- _RECORDS PROVIDED_

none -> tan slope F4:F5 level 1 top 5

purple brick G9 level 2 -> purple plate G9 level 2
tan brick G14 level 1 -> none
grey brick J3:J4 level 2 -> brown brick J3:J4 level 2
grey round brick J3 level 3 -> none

- _WHAT TO DO_
For this task, print the records again exactly as they appear.

- _ANSWER SPACE_
none -> tan slope F4:F5 level 1 top 5

purple brick G9 level 2 -> purple plate G9 level 2
tan brick G14 level 1 -> none
grey brick J3:J4 level 2 -> brown brick J3:J4 level 2
grey round brick J3 level 3 -> none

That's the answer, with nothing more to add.